**WHAT YOU SHOULD DO**
Each line of the material below that holds the word "PUMP" needs to be copied.

**SOURCE INFORMATION**
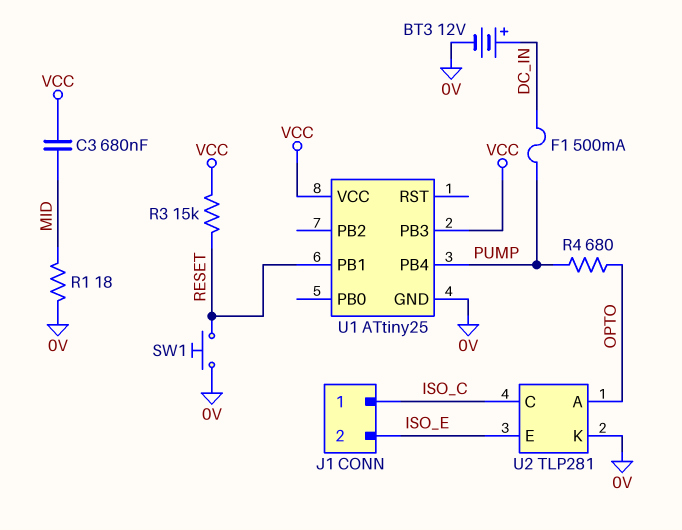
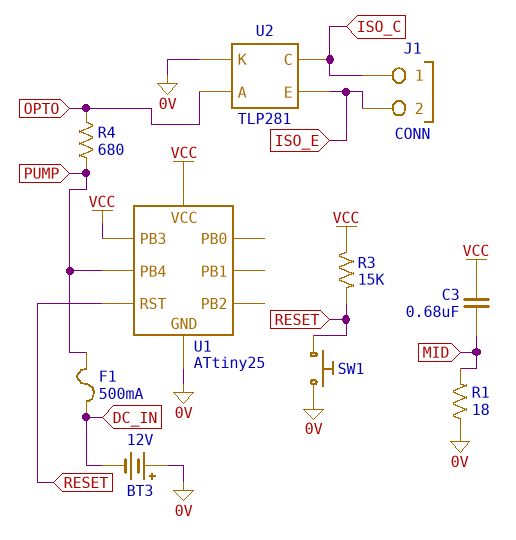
BT3: 12V (plus DC_IN, minus 0V) -> 12V (plus 0V, minus DC_IN)
U1 pin PB1: RESET -> none
U1 pin RST: none -> RESET

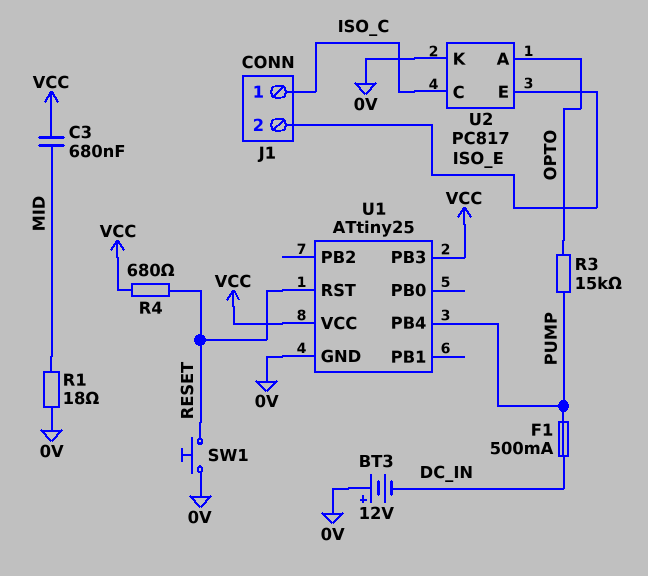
R3: 15k (RESET, VCC) -> 15k (OPTO, PUMP)
R4: 680 (OPTO, PUMP) -> 680 (RESET, VCC)
U2: TLP281 -> PC817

**EXERCISE RESPONSE**
R3: 15k (RESET, VCC) -> 15k (OPTO, PUMP)
R4: 680 (OPTO, PUMP) -> 680 (RESET, VCC)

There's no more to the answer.